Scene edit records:
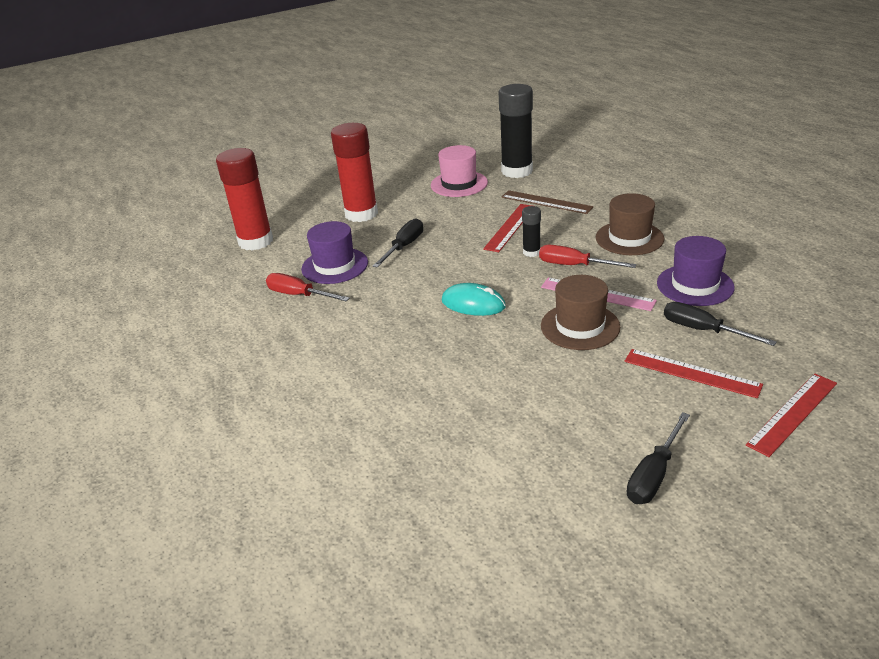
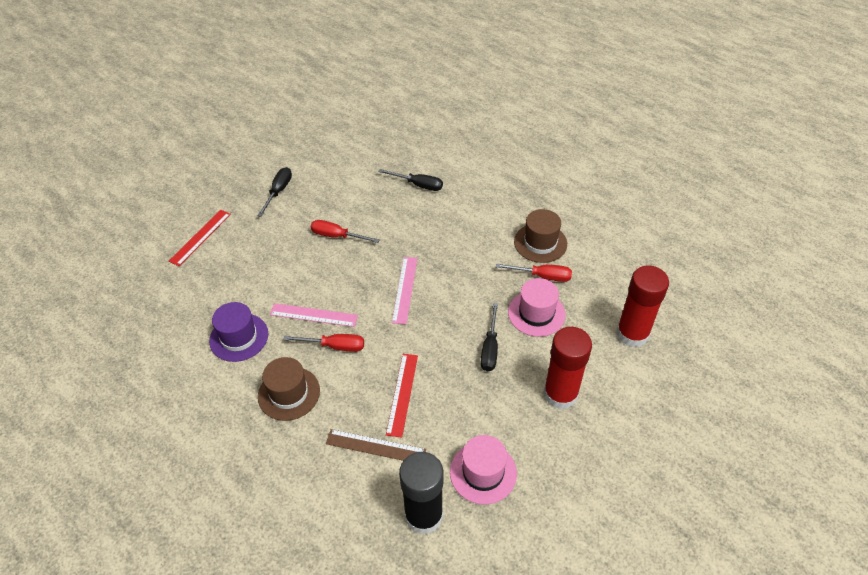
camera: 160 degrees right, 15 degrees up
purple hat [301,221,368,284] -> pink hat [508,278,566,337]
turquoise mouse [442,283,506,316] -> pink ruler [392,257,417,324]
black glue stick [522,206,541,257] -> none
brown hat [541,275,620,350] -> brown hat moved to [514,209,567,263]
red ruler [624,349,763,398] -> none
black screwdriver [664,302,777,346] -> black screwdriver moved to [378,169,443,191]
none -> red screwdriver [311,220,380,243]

> [Work task]: Set down exactly the line that holds "black screwdriver [664,302,777,346]" and all lines after it to the end of the data.

> [Result of this task]:
black screwdriver [664,302,777,346] -> black screwdriver moved to [378,169,443,191]
none -> red screwdriver [311,220,380,243]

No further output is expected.